#### Exercise input ####
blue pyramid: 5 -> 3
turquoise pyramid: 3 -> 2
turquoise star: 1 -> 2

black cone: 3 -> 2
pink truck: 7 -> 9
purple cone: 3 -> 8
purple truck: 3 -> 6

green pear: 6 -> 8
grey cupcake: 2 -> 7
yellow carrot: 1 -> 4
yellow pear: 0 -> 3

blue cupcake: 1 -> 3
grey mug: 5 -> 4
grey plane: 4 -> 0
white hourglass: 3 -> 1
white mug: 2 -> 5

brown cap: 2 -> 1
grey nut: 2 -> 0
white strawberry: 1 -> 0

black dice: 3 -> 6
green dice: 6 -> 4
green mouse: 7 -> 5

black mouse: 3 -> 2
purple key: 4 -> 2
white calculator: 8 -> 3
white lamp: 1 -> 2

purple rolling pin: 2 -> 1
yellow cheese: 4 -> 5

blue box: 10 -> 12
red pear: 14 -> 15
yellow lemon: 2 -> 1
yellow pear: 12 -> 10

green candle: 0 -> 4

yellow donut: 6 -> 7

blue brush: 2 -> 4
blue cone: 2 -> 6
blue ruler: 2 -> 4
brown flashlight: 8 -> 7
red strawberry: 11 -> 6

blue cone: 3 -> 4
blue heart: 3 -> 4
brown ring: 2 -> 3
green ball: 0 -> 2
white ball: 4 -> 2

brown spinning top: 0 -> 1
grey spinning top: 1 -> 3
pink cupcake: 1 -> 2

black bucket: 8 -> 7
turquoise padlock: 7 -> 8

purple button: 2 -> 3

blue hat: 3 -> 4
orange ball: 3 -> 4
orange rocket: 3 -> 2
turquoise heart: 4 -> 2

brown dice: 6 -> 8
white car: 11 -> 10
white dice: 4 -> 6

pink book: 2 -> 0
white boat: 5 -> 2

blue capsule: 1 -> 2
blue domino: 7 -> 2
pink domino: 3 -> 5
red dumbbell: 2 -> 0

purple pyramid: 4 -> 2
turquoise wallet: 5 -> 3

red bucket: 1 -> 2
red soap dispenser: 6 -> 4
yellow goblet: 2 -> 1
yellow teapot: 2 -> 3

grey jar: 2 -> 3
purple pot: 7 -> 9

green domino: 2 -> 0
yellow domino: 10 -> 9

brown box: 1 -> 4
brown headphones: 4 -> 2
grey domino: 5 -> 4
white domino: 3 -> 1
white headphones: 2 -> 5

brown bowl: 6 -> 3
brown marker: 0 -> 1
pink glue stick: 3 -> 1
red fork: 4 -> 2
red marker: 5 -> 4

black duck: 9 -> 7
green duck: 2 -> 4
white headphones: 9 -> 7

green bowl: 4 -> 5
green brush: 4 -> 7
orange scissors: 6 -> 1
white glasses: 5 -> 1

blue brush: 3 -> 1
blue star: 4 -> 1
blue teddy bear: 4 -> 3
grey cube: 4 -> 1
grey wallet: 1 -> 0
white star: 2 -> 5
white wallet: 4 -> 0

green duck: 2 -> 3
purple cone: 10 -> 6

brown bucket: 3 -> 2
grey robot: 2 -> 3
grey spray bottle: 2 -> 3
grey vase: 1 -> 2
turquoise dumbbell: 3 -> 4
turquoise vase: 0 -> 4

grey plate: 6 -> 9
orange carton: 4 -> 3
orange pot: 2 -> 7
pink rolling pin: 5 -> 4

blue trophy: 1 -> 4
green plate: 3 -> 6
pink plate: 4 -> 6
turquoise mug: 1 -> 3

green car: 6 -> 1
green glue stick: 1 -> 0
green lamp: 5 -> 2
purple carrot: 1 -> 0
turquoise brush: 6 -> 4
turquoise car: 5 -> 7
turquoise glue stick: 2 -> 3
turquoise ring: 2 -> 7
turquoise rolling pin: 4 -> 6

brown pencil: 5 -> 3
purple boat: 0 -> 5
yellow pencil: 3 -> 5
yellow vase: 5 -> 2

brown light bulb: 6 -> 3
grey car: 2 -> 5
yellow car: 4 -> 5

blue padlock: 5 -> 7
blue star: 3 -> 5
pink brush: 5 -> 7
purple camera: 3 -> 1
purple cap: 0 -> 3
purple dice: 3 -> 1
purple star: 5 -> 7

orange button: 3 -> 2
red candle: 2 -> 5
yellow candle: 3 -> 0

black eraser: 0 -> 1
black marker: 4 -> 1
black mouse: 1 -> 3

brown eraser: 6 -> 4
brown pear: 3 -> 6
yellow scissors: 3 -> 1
####
**What to do**
Quote all of the entries exactly as they appear.

**Exercise result**
blue pyramid: 5 -> 3
turquoise pyramid: 3 -> 2
turquoise star: 1 -> 2

black cone: 3 -> 2
pink truck: 7 -> 9
purple cone: 3 -> 8
purple truck: 3 -> 6

green pear: 6 -> 8
grey cupcake: 2 -> 7
yellow carrot: 1 -> 4
yellow pear: 0 -> 3

blue cupcake: 1 -> 3
grey mug: 5 -> 4
grey plane: 4 -> 0
white hourglass: 3 -> 1
white mug: 2 -> 5

brown cap: 2 -> 1
grey nut: 2 -> 0
white strawberry: 1 -> 0

black dice: 3 -> 6
green dice: 6 -> 4
green mouse: 7 -> 5

black mouse: 3 -> 2
purple key: 4 -> 2
white calculator: 8 -> 3
white lamp: 1 -> 2

purple rolling pin: 2 -> 1
yellow cheese: 4 -> 5

blue box: 10 -> 12
red pear: 14 -> 15
yellow lemon: 2 -> 1
yellow pear: 12 -> 10

green candle: 0 -> 4

yellow donut: 6 -> 7

blue brush: 2 -> 4
blue cone: 2 -> 6
blue ruler: 2 -> 4
brown flashlight: 8 -> 7
red strawberry: 11 -> 6

blue cone: 3 -> 4
blue heart: 3 -> 4
brown ring: 2 -> 3
green ball: 0 -> 2
white ball: 4 -> 2

brown spinning top: 0 -> 1
grey spinning top: 1 -> 3
pink cupcake: 1 -> 2

black bucket: 8 -> 7
turquoise padlock: 7 -> 8

purple button: 2 -> 3

blue hat: 3 -> 4
orange ball: 3 -> 4
orange rocket: 3 -> 2
turquoise heart: 4 -> 2

brown dice: 6 -> 8
white car: 11 -> 10
white dice: 4 -> 6

pink book: 2 -> 0
white boat: 5 -> 2

blue capsule: 1 -> 2
blue domino: 7 -> 2
pink domino: 3 -> 5
red dumbbell: 2 -> 0

purple pyramid: 4 -> 2
turquoise wallet: 5 -> 3

red bucket: 1 -> 2
red soap dispenser: 6 -> 4
yellow goblet: 2 -> 1
yellow teapot: 2 -> 3

grey jar: 2 -> 3
purple pot: 7 -> 9

green domino: 2 -> 0
yellow domino: 10 -> 9

brown box: 1 -> 4
brown headphones: 4 -> 2
grey domino: 5 -> 4
white domino: 3 -> 1
white headphones: 2 -> 5

brown bowl: 6 -> 3
brown marker: 0 -> 1
pink glue stick: 3 -> 1
red fork: 4 -> 2
red marker: 5 -> 4

black duck: 9 -> 7
green duck: 2 -> 4
white headphones: 9 -> 7

green bowl: 4 -> 5
green brush: 4 -> 7
orange scissors: 6 -> 1
white glasses: 5 -> 1

blue brush: 3 -> 1
blue star: 4 -> 1
blue teddy bear: 4 -> 3
grey cube: 4 -> 1
grey wallet: 1 -> 0
white star: 2 -> 5
white wallet: 4 -> 0

green duck: 2 -> 3
purple cone: 10 -> 6

brown bucket: 3 -> 2
grey robot: 2 -> 3
grey spray bottle: 2 -> 3
grey vase: 1 -> 2
turquoise dumbbell: 3 -> 4
turquoise vase: 0 -> 4

grey plate: 6 -> 9
orange carton: 4 -> 3
orange pot: 2 -> 7
pink rolling pin: 5 -> 4

blue trophy: 1 -> 4
green plate: 3 -> 6
pink plate: 4 -> 6
turquoise mug: 1 -> 3

green car: 6 -> 1
green glue stick: 1 -> 0
green lamp: 5 -> 2
purple carrot: 1 -> 0
turquoise brush: 6 -> 4
turquoise car: 5 -> 7
turquoise glue stick: 2 -> 3
turquoise ring: 2 -> 7
turquoise rolling pin: 4 -> 6

brown pencil: 5 -> 3
purple boat: 0 -> 5
yellow pencil: 3 -> 5
yellow vase: 5 -> 2

brown light bulb: 6 -> 3
grey car: 2 -> 5
yellow car: 4 -> 5

blue padlock: 5 -> 7
blue star: 3 -> 5
pink brush: 5 -> 7
purple camera: 3 -> 1
purple cap: 0 -> 3
purple dice: 3 -> 1
purple star: 5 -> 7

orange button: 3 -> 2
red candle: 2 -> 5
yellow candle: 3 -> 0

black eraser: 0 -> 1
black marker: 4 -> 1
black mouse: 1 -> 3

brown eraser: 6 -> 4
brown pear: 3 -> 6
yellow scissors: 3 -> 1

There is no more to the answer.